* _Work instructions_
Return every line of the data below word for word, including the punctuation.

* _Available data_
= = = = =

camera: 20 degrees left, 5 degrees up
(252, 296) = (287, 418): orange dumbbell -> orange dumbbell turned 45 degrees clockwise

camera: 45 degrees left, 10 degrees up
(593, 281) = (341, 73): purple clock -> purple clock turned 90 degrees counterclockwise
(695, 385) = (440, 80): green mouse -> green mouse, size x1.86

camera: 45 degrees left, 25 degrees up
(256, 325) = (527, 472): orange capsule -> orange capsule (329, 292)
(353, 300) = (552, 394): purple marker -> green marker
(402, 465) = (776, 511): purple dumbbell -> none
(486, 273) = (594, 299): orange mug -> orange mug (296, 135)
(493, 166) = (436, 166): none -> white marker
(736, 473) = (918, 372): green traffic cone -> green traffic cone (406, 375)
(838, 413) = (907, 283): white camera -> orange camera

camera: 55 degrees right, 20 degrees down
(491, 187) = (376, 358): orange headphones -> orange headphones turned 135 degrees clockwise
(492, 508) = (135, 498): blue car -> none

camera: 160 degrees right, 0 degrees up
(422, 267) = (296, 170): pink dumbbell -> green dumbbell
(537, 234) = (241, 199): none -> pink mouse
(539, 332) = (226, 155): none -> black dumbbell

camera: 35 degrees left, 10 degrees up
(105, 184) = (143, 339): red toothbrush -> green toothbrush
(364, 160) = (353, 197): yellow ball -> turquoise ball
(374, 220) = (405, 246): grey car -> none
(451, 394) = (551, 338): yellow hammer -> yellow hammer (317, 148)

= = = = =

* _The answer_
camera: 20 degrees left, 5 degrees up
(252, 296) = (287, 418): orange dumbbell -> orange dumbbell turned 45 degrees clockwise

camera: 45 degrees left, 10 degrees up
(593, 281) = (341, 73): purple clock -> purple clock turned 90 degrees counterclockwise
(695, 385) = (440, 80): green mouse -> green mouse, size x1.86

camera: 45 degrees left, 25 degrees up
(256, 325) = (527, 472): orange capsule -> orange capsule (329, 292)
(353, 300) = (552, 394): purple marker -> green marker
(402, 465) = (776, 511): purple dumbbell -> none
(486, 273) = (594, 299): orange mug -> orange mug (296, 135)
(493, 166) = (436, 166): none -> white marker
(736, 473) = (918, 372): green traffic cone -> green traffic cone (406, 375)
(838, 413) = (907, 283): white camera -> orange camera

camera: 55 degrees right, 20 degrees down
(491, 187) = (376, 358): orange headphones -> orange headphones turned 135 degrees clockwise
(492, 508) = (135, 498): blue car -> none

camera: 160 degrees right, 0 degrees up
(422, 267) = (296, 170): pink dumbbell -> green dumbbell
(537, 234) = (241, 199): none -> pink mouse
(539, 332) = (226, 155): none -> black dumbbell

camera: 35 degrees left, 10 degrees up
(105, 184) = (143, 339): red toothbrush -> green toothbrush
(364, 160) = (353, 197): yellow ball -> turquoise ball
(374, 220) = (405, 246): grey car -> none
(451, 394) = (551, 338): yellow hammer -> yellow hammer (317, 148)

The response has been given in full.